Requirement = Output the exact lines that start at the one containing "none -> black brick A3 level 2" and continue to the last line of the entries below; do not output pictures.

--- START ---

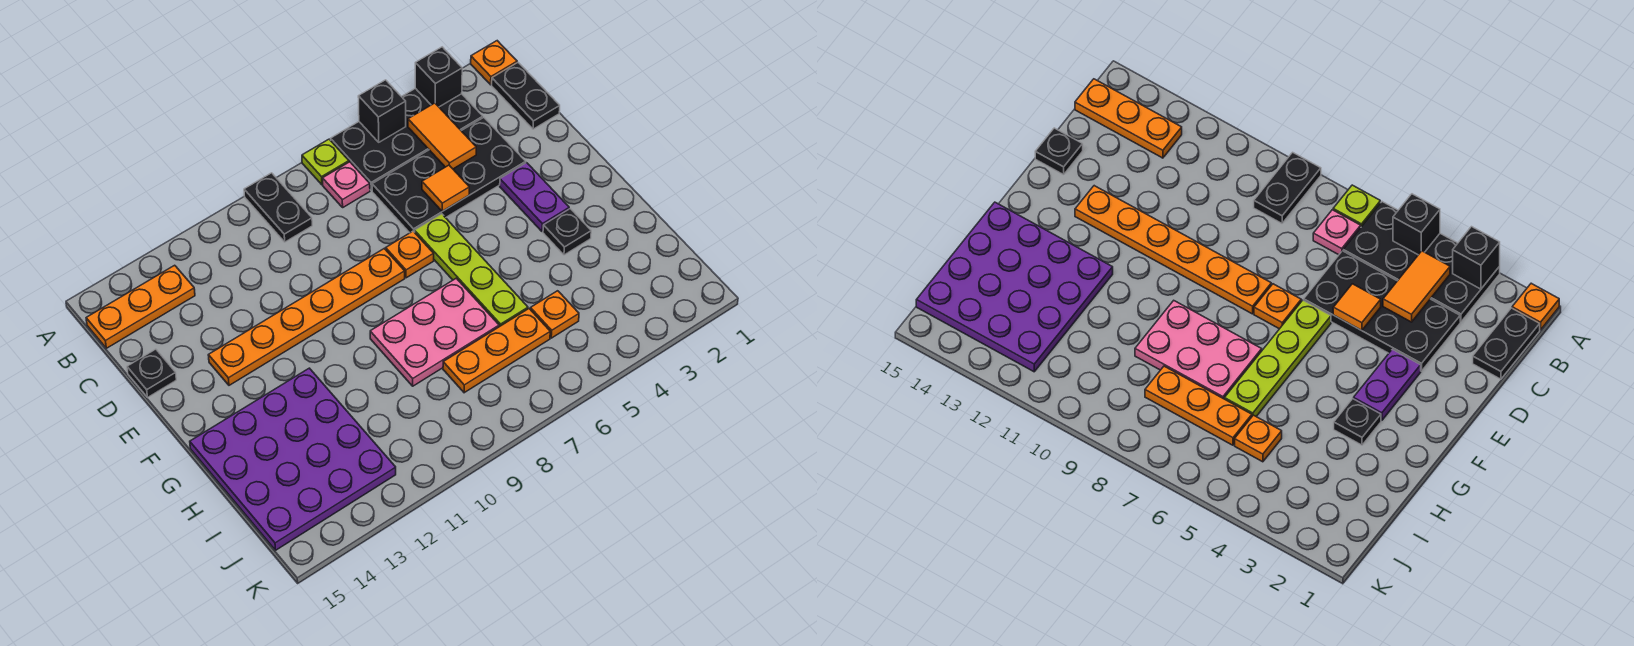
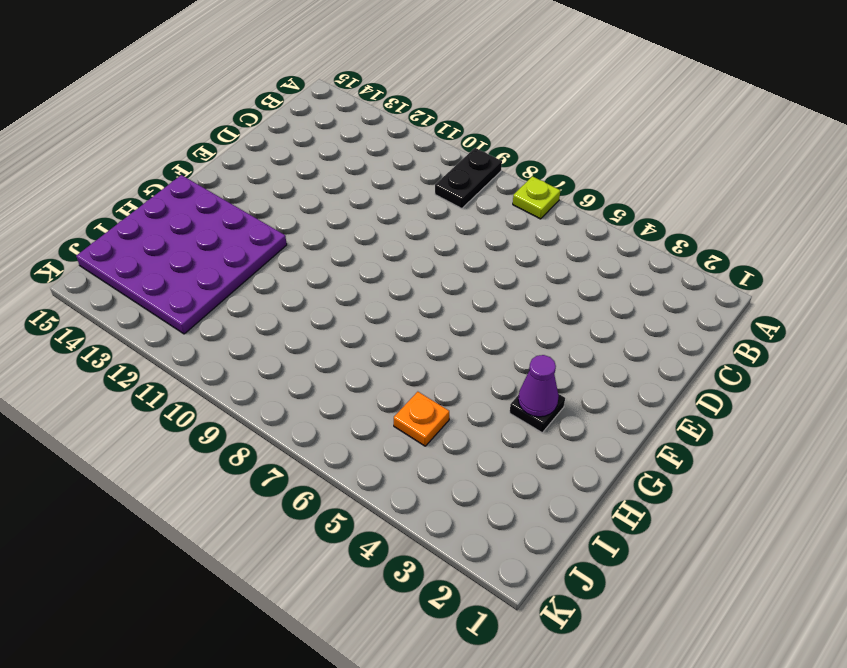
purple cone G3 level 2 -> none
none -> orange plate A1 level 1
none -> black plate A3:B6 level 1
none -> black plate B1:C1 level 1

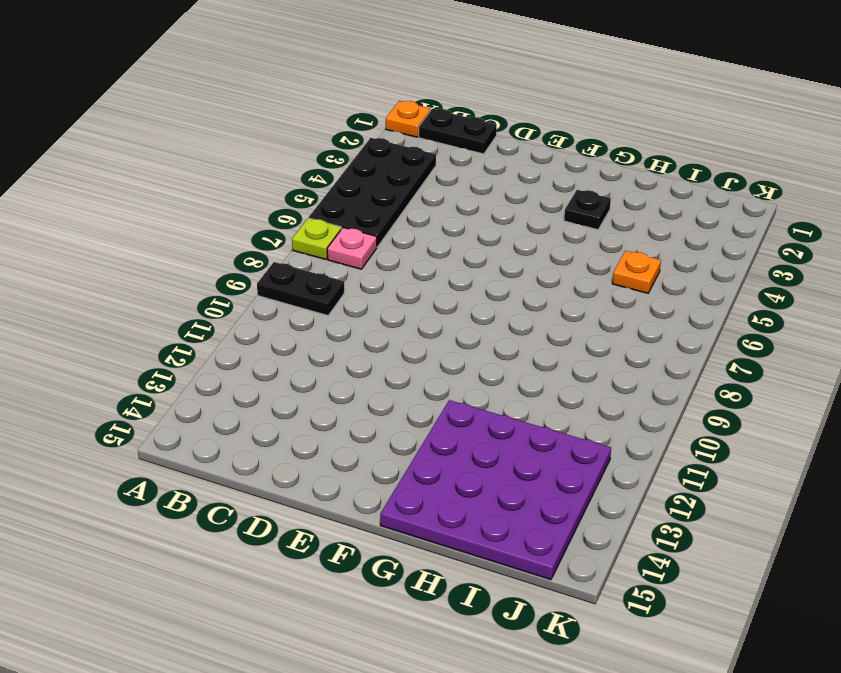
none -> orange plate B13:B15 level 1
none -> black plate C3:D6 level 1
none -> black plate D15 level 1

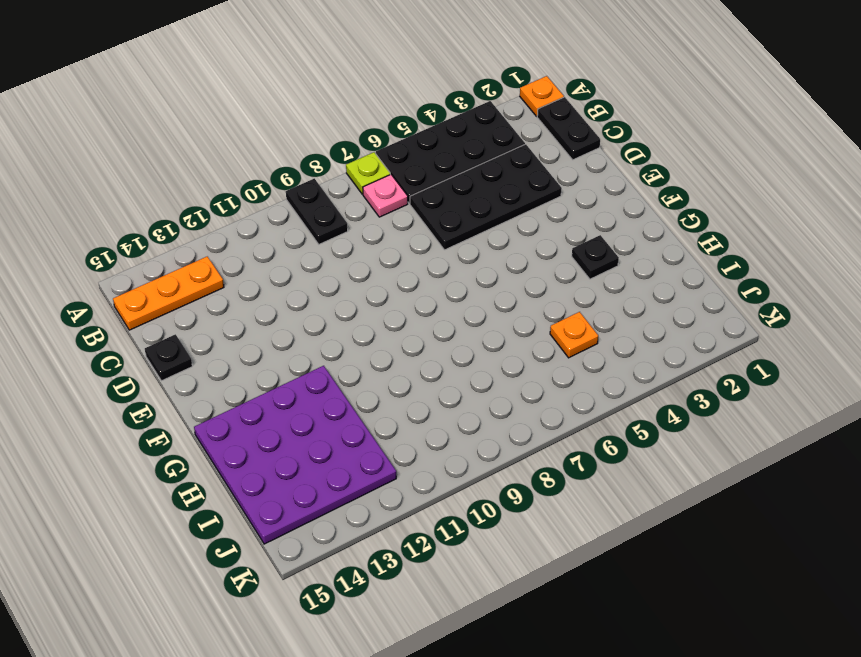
none -> purple plate E3:F3 level 1
none -> lime plate E6:H6 level 1
none -> orange plate E7 level 1

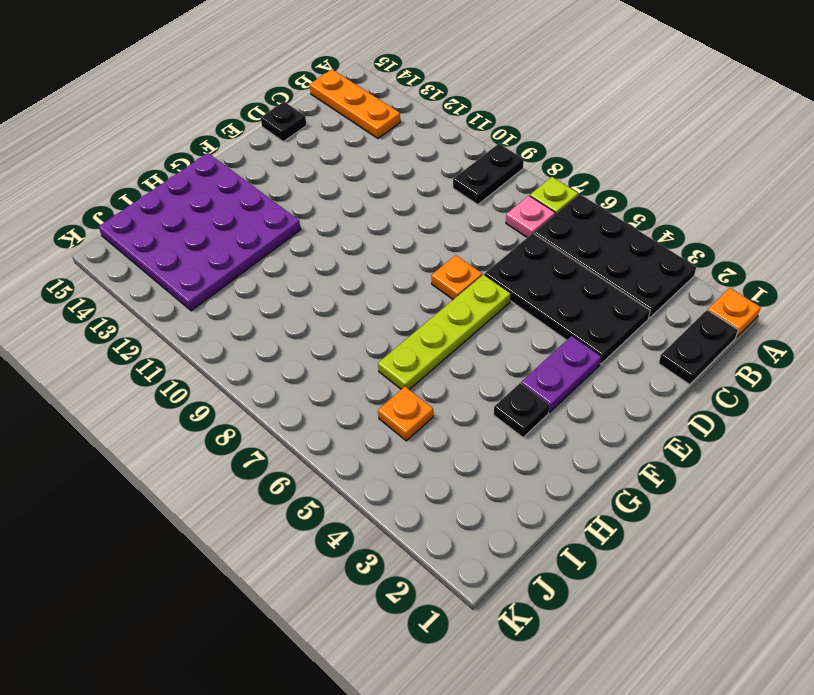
none -> orange plate E8:E13 level 1
none -> pink plate G7:H9 level 1
none -> orange plate I6:I8 level 1

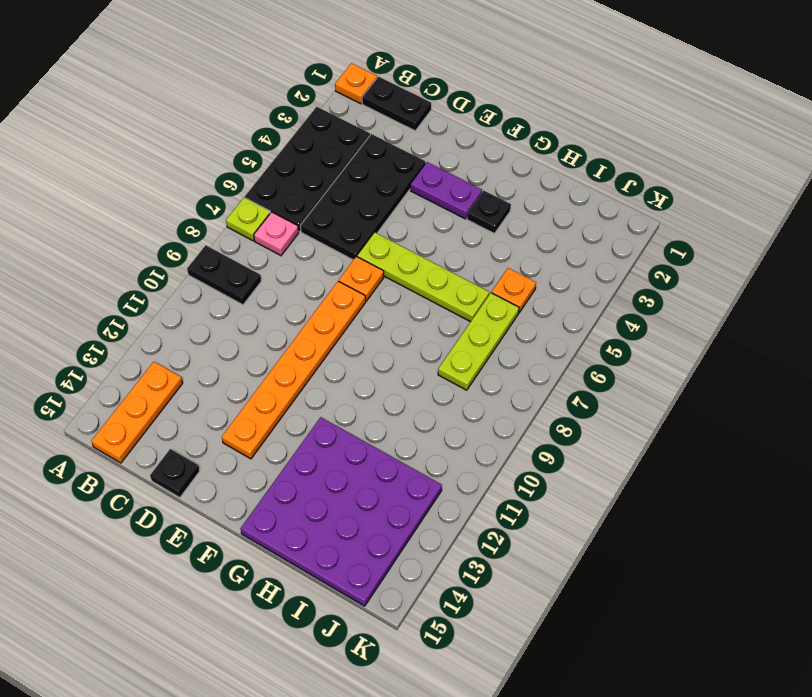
lime plate I6:I8 level 1 -> orange plate I6:I8 level 1
none -> pink plate G7:H9 level 1
none -> black brick A3 level 2
none -> black brick A5 level 2

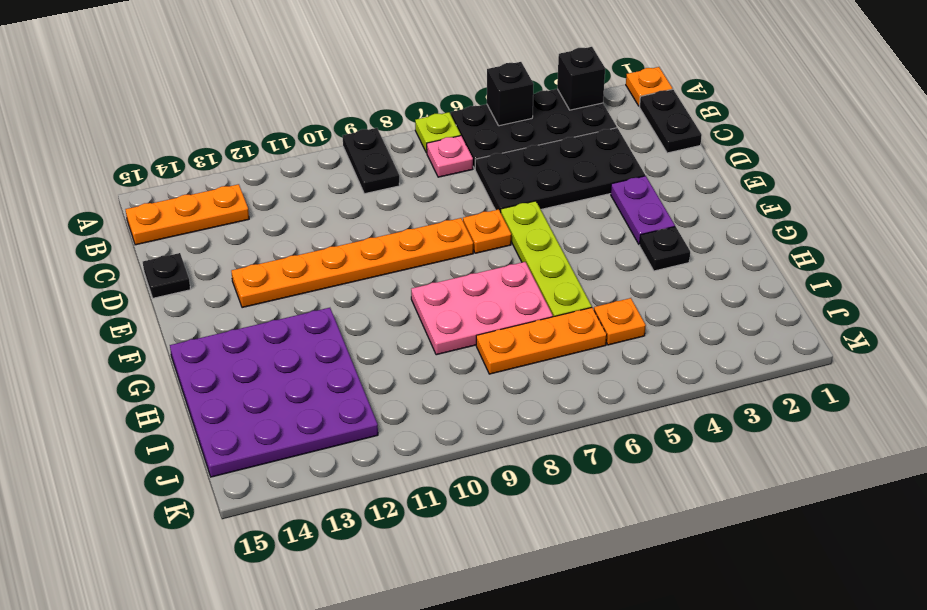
none -> orange tile B4:C4 level 2
none -> orange tile D5 level 2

--- END ---

Exercise solution =
none -> black brick A3 level 2
none -> black brick A5 level 2

none -> orange tile B4:C4 level 2
none -> orange tile D5 level 2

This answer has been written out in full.